Please filter the entries for the word "hammer" and copy every line that has it.

*** Records provided ***

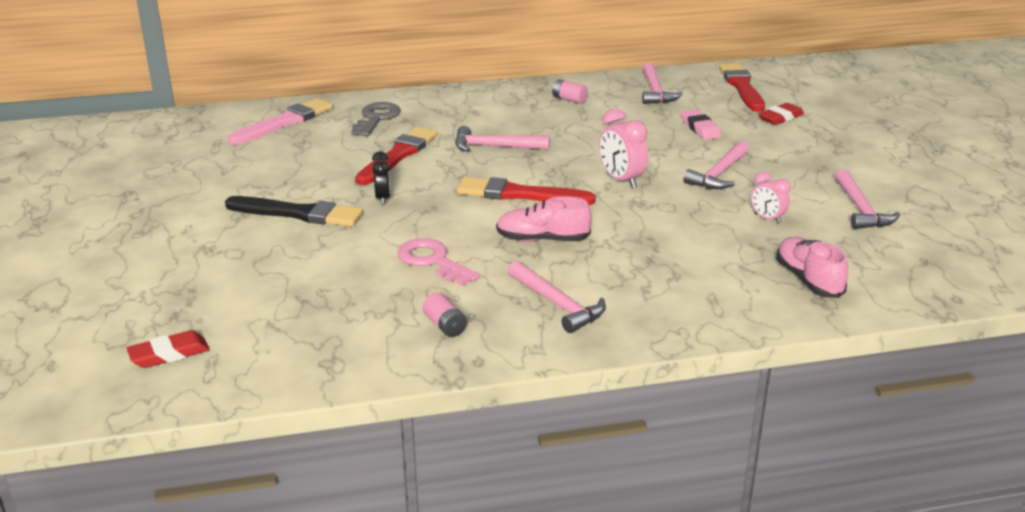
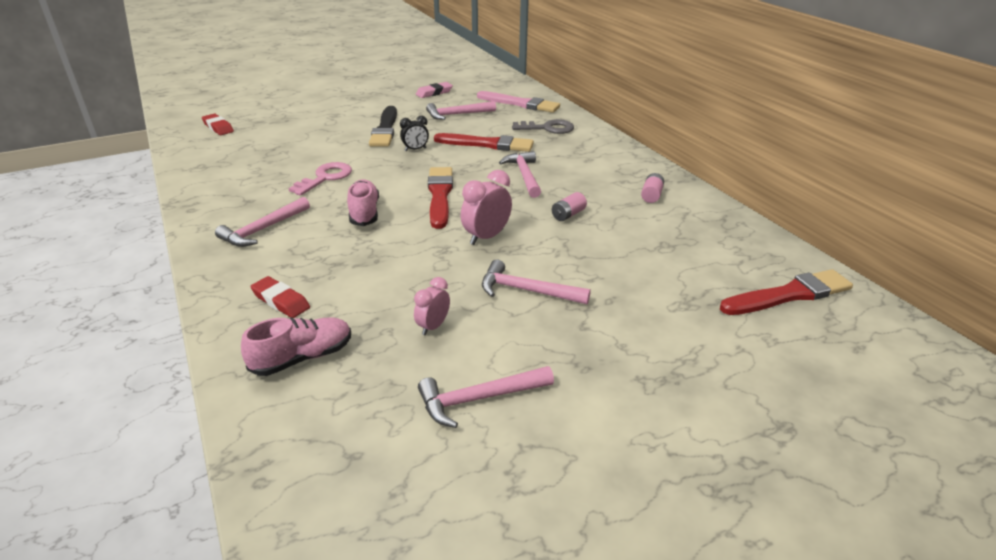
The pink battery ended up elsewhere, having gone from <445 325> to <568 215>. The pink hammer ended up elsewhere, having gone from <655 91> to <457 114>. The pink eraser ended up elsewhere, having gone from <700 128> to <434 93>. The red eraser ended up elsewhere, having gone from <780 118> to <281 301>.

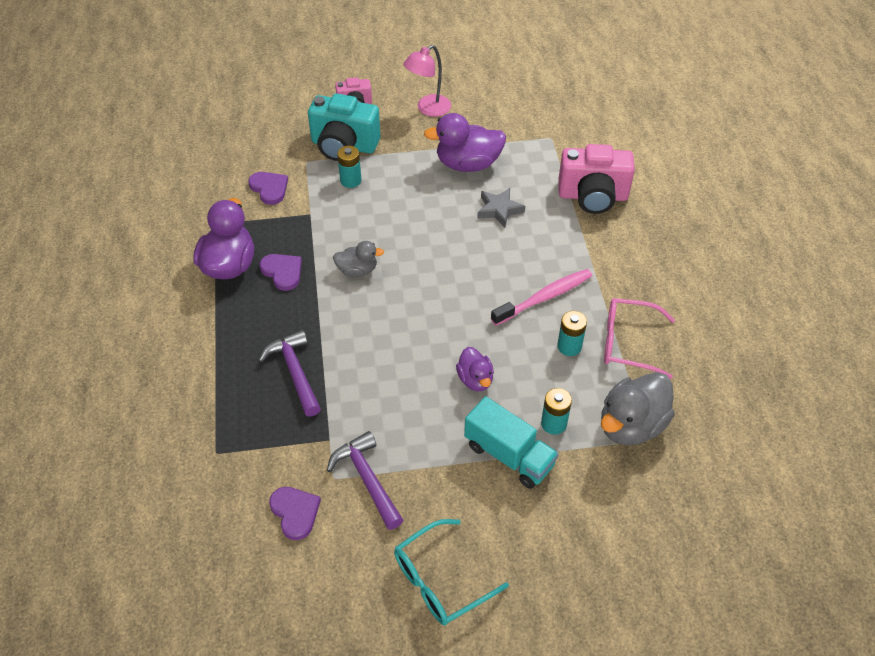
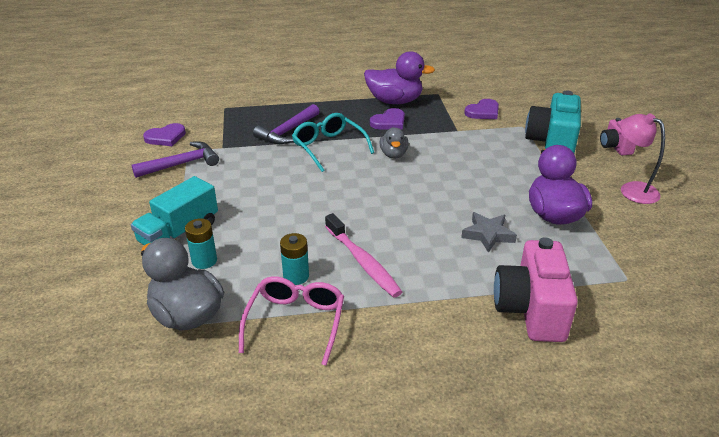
The second view lost the turquoise battery at <350 180>. The second view lost the purple duck at <475 379>. The turquoise glasses ended up elsewhere, having gone from <441 580> to <329 148>. The purple hammer at <295 372> ended up facing another way, 150 degrees clockwise from before.

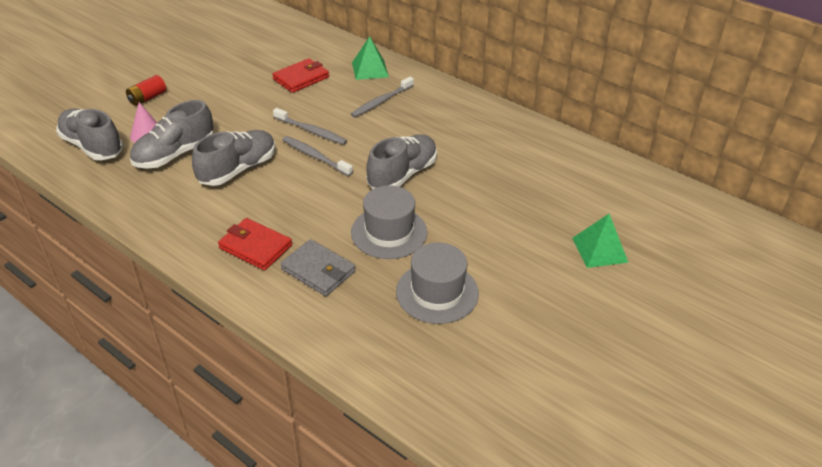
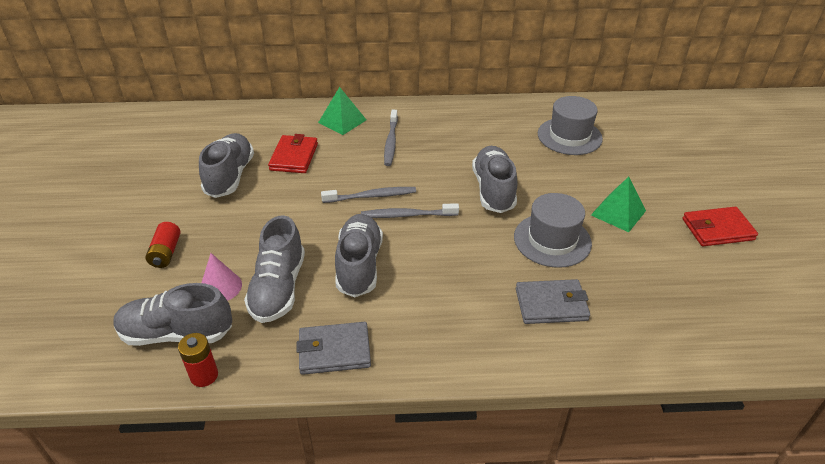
The second view gained the red battery at <204 375>. The second view gained the grey shoe at <230 176>. The second view gained the grey wallet at <334 351>. The red wallet ended up elsewhere, having gone from <255 247> to <717 229>. The grey hat ended up elsewhere, having gone from <437 292> to <569 136>. The green pyramid ended up elsewhere, having gone from <599 250> to <618 213>.

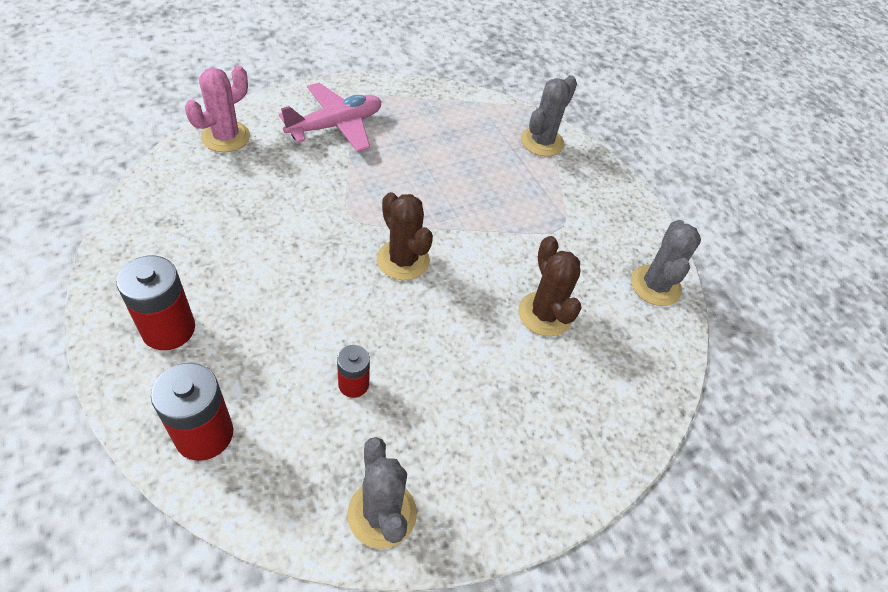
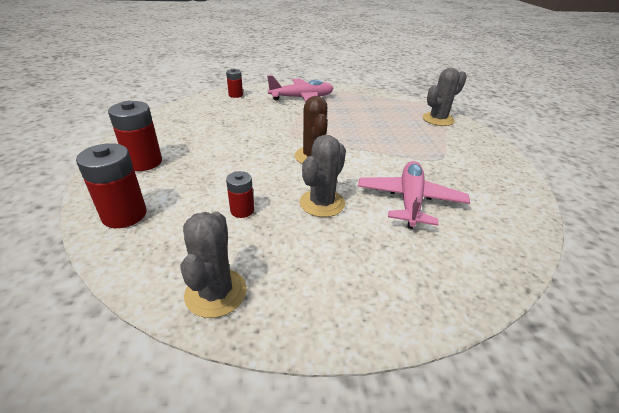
The grey cactus ended up elsewhere, having gone from <655 285> to <322 203>. Where the pink cactus stood at <226 137>, the red battery came to stand at <235 95>. Where the brown cactus stood at <545 314>, the pink plane came to stand at <410 201>.

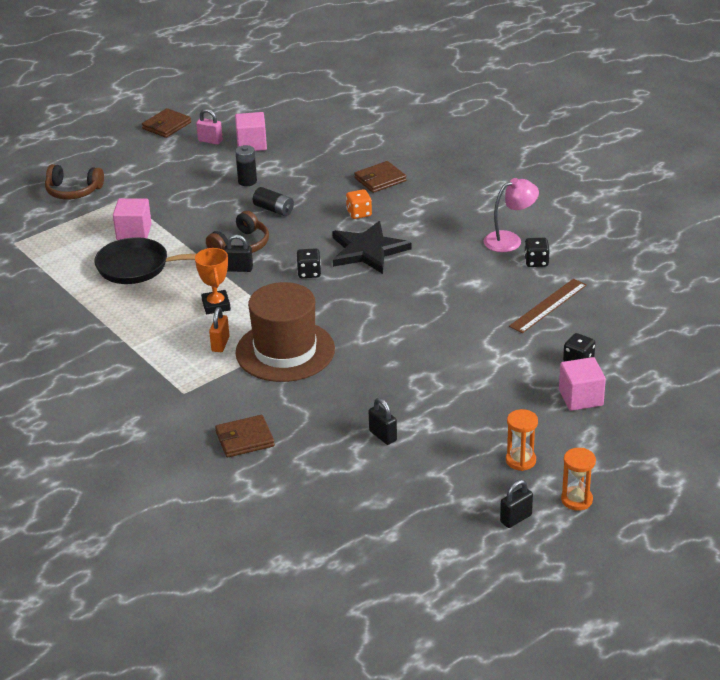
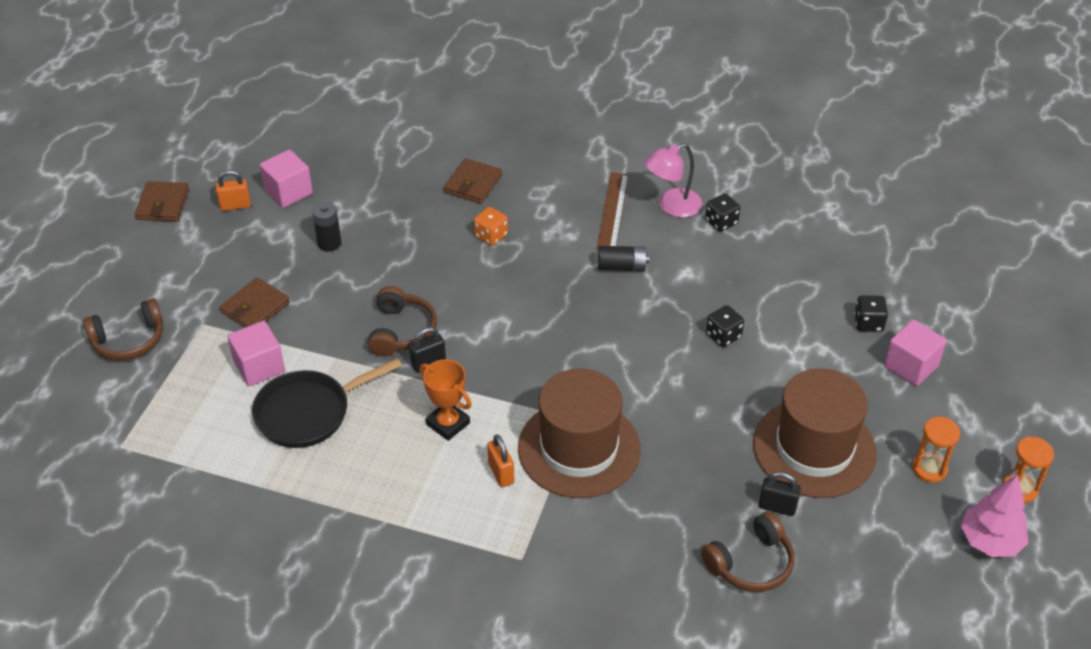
The second view lost the black star at <368 250>. The second view gained the brown headphones at <751 563>. The second view gained the brown hat at <814 448>. The brown wallet ended up elsewhere, having gone from <244 439> to <255 307>. The black battery ended up elsewhere, having gone from <274 209> to <622 267>. The black dice ended up elsewhere, having gone from <309 273> to <723 336>. The brown ruler ended up elsewhere, having gone from <548 305> to <612 211>. Where the black padlock stood at <516 519>, the pink tree came to stand at <990 541>. What was the pink padlock at <210 141> turned into the orange padlock at <235 205>. The pink lamp at <510 240> ended up facing another way, 150 degrees counterclockwise from before.

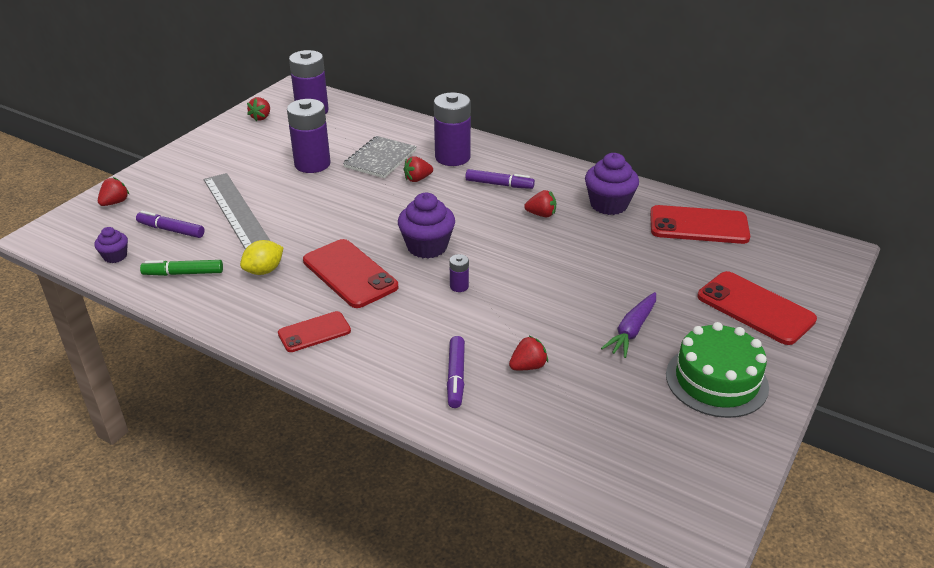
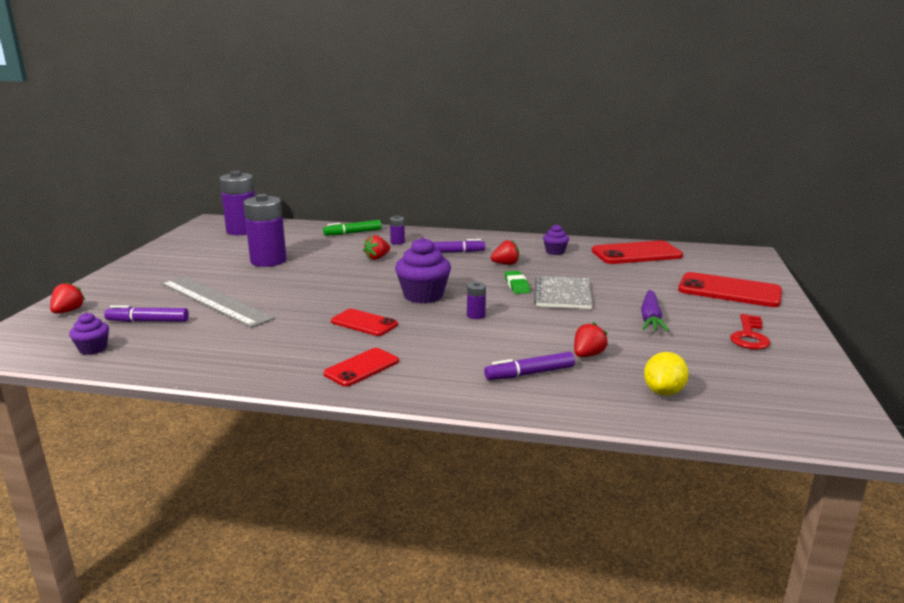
The second view lost the red strawberry at <261 117>. The second view gained the green eraser at <517 285>. The green marker ended up elsewhere, having gone from <183 273> to <353 233>. The yellow lemon ended up elsewhere, having gone from <264 271> to <663 391>. The grey notebook ended up elsewhere, having gone from <380 159> to <563 294>. Where the green cake stood at <716 380>, the red key came to stand at <749 336>. The purple marker at <456 377> ended up facing another way, 90 degrees clockwise from before. The size of the red phone at <349 274> changed by a factor of 0.61. The size of the purple battery at <452 157> changed by a factor of 0.44. The size of the purple cupcake at <609 204> changed by a factor of 0.55.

*** End of Records provided ***

**Exercise output:**
The pink battery ended up elsewhere, having gone from <445 325> to <568 215>. The pink hammer ended up elsewhere, having gone from <655 91> to <457 114>. The pink eraser ended up elsewhere, having gone from <700 128> to <434 93>. The red eraser ended up elsewhere, having gone from <780 118> to <281 301>.
The second view lost the turquoise battery at <350 180>. The second view lost the purple duck at <475 379>. The turquoise glasses ended up elsewhere, having gone from <441 580> to <329 148>. The purple hammer at <295 372> ended up facing another way, 150 degrees clockwise from before.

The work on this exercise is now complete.